WHAT IS NEEDED: Make an exact copy of the records below. Include every line.

-- GIVEN RECORDS follows --

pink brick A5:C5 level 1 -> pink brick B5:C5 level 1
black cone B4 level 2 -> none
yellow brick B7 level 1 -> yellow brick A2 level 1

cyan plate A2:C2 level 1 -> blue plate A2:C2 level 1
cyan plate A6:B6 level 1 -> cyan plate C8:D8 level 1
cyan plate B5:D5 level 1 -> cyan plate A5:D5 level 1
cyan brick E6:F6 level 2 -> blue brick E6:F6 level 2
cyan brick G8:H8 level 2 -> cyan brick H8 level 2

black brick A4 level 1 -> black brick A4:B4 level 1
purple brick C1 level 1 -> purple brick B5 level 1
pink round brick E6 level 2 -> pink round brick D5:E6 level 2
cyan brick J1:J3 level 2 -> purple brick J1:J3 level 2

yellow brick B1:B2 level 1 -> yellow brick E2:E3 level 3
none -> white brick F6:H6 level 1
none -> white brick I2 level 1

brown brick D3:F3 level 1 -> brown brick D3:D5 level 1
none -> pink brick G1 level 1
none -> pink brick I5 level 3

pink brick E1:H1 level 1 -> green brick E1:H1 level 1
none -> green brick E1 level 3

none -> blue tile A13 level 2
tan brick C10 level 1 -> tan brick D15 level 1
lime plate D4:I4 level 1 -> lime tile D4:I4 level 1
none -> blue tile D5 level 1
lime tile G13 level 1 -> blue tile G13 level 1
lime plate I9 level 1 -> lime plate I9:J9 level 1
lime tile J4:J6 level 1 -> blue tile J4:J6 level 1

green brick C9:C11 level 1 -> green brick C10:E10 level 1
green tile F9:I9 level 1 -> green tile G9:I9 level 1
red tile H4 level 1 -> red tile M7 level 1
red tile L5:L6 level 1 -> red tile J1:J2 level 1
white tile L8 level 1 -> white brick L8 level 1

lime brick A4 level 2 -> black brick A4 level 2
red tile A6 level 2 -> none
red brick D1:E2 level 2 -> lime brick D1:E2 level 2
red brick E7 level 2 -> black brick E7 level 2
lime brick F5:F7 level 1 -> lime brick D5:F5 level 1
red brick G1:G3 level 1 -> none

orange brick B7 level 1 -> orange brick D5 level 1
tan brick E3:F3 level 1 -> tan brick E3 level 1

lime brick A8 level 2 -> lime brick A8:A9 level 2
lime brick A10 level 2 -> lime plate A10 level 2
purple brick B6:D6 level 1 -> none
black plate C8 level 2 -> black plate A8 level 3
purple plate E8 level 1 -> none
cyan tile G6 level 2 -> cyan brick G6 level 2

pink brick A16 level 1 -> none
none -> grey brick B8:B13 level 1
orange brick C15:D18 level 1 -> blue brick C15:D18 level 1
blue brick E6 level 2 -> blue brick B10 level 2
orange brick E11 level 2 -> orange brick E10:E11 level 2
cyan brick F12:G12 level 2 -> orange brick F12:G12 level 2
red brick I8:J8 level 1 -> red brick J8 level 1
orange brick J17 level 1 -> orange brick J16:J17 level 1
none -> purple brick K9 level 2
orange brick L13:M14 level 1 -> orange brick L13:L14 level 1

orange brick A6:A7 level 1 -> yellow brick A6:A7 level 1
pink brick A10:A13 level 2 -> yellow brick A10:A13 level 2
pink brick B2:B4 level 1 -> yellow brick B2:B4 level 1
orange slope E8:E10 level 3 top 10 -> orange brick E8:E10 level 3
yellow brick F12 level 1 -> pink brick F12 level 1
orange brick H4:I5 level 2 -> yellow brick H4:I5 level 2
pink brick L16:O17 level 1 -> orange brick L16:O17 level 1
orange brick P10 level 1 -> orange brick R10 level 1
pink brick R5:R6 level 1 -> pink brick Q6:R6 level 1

-- GIVEN RECORDS concluded --

EXPECTED OUTPUT:
pink brick A5:C5 level 1 -> pink brick B5:C5 level 1
black cone B4 level 2 -> none
yellow brick B7 level 1 -> yellow brick A2 level 1

cyan plate A2:C2 level 1 -> blue plate A2:C2 level 1
cyan plate A6:B6 level 1 -> cyan plate C8:D8 level 1
cyan plate B5:D5 level 1 -> cyan plate A5:D5 level 1
cyan brick E6:F6 level 2 -> blue brick E6:F6 level 2
cyan brick G8:H8 level 2 -> cyan brick H8 level 2

black brick A4 level 1 -> black brick A4:B4 level 1
purple brick C1 level 1 -> purple brick B5 level 1
pink round brick E6 level 2 -> pink round brick D5:E6 level 2
cyan brick J1:J3 level 2 -> purple brick J1:J3 level 2

yellow brick B1:B2 level 1 -> yellow brick E2:E3 level 3
none -> white brick F6:H6 level 1
none -> white brick I2 level 1

brown brick D3:F3 level 1 -> brown brick D3:D5 level 1
none -> pink brick G1 level 1
none -> pink brick I5 level 3

pink brick E1:H1 level 1 -> green brick E1:H1 level 1
none -> green brick E1 level 3

none -> blue tile A13 level 2
tan brick C10 level 1 -> tan brick D15 level 1
lime plate D4:I4 level 1 -> lime tile D4:I4 level 1
none -> blue tile D5 level 1
lime tile G13 level 1 -> blue tile G13 level 1
lime plate I9 level 1 -> lime plate I9:J9 level 1
lime tile J4:J6 level 1 -> blue tile J4:J6 level 1

green brick C9:C11 level 1 -> green brick C10:E10 level 1
green tile F9:I9 level 1 -> green tile G9:I9 level 1
red tile H4 level 1 -> red tile M7 level 1
red tile L5:L6 level 1 -> red tile J1:J2 level 1
white tile L8 level 1 -> white brick L8 level 1

lime brick A4 level 2 -> black brick A4 level 2
red tile A6 level 2 -> none
red brick D1:E2 level 2 -> lime brick D1:E2 level 2
red brick E7 level 2 -> black brick E7 level 2
lime brick F5:F7 level 1 -> lime brick D5:F5 level 1
red brick G1:G3 level 1 -> none

orange brick B7 level 1 -> orange brick D5 level 1
tan brick E3:F3 level 1 -> tan brick E3 level 1

lime brick A8 level 2 -> lime brick A8:A9 level 2
lime brick A10 level 2 -> lime plate A10 level 2
purple brick B6:D6 level 1 -> none
black plate C8 level 2 -> black plate A8 level 3
purple plate E8 level 1 -> none
cyan tile G6 level 2 -> cyan brick G6 level 2

pink brick A16 level 1 -> none
none -> grey brick B8:B13 level 1
orange brick C15:D18 level 1 -> blue brick C15:D18 level 1
blue brick E6 level 2 -> blue brick B10 level 2
orange brick E11 level 2 -> orange brick E10:E11 level 2
cyan brick F12:G12 level 2 -> orange brick F12:G12 level 2
red brick I8:J8 level 1 -> red brick J8 level 1
orange brick J17 level 1 -> orange brick J16:J17 level 1
none -> purple brick K9 level 2
orange brick L13:M14 level 1 -> orange brick L13:L14 level 1

orange brick A6:A7 level 1 -> yellow brick A6:A7 level 1
pink brick A10:A13 level 2 -> yellow brick A10:A13 level 2
pink brick B2:B4 level 1 -> yellow brick B2:B4 level 1
orange slope E8:E10 level 3 top 10 -> orange brick E8:E10 level 3
yellow brick F12 level 1 -> pink brick F12 level 1
orange brick H4:I5 level 2 -> yellow brick H4:I5 level 2
pink brick L16:O17 level 1 -> orange brick L16:O17 level 1
orange brick P10 level 1 -> orange brick R10 level 1
pink brick R5:R6 level 1 -> pink brick Q6:R6 level 1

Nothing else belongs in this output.